**AVAILABLE DATA:**
-- Opening Marker --

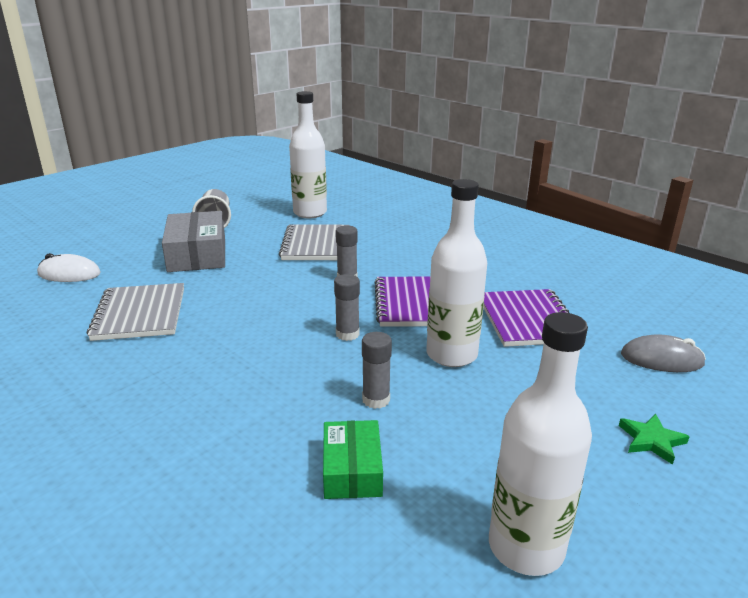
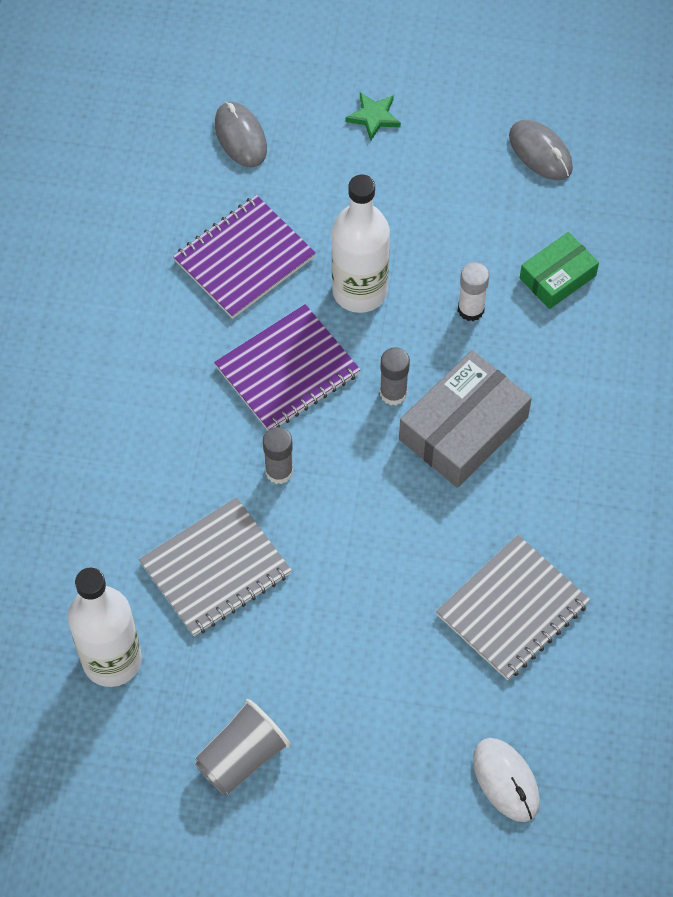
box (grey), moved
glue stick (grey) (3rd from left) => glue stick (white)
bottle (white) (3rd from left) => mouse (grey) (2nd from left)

-- Closing Marker --
-- Opening Marker --

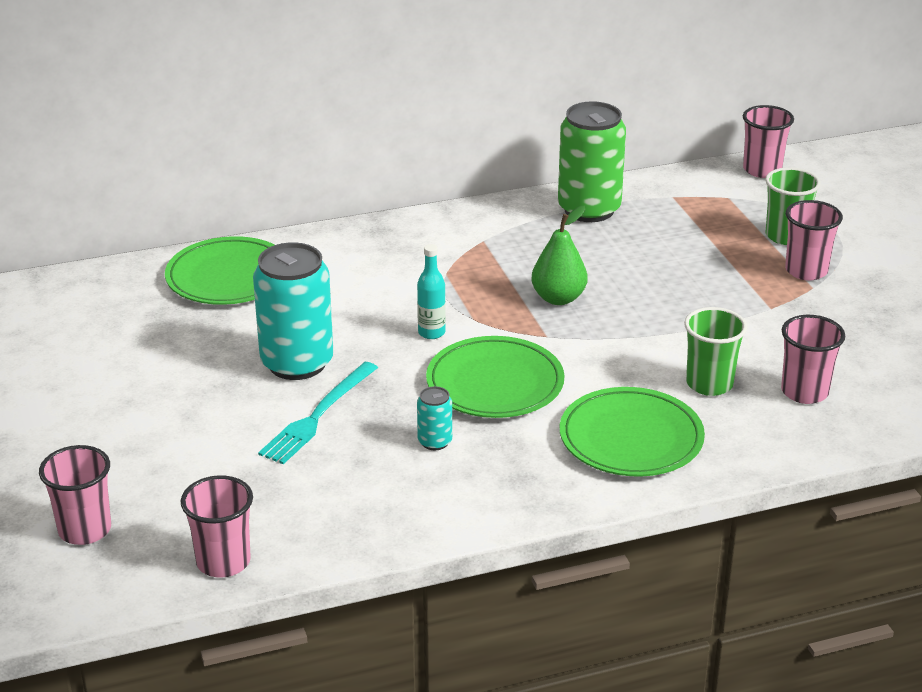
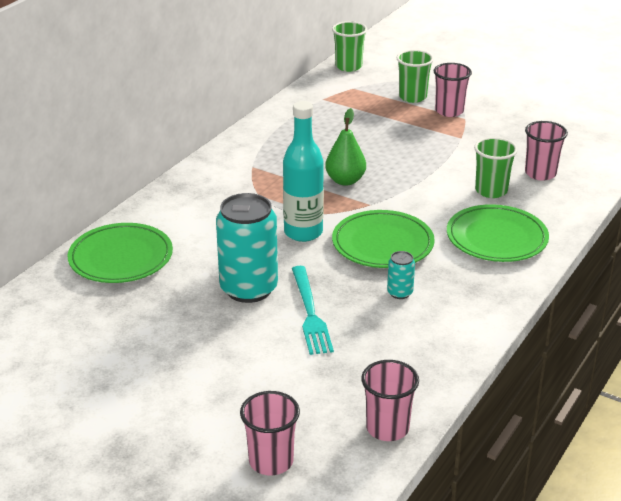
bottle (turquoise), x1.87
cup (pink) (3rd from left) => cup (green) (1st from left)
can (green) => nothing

-- Closing Marker --

**ACTIVITY:** Please go through the data above and copy every line that has the word "grey".

**SOLUTION TO THE EXERCISE:**
box (grey), moved
glue stick (grey) (3rd from left) => glue stick (white)
bottle (white) (3rd from left) => mouse (grey) (2nd from left)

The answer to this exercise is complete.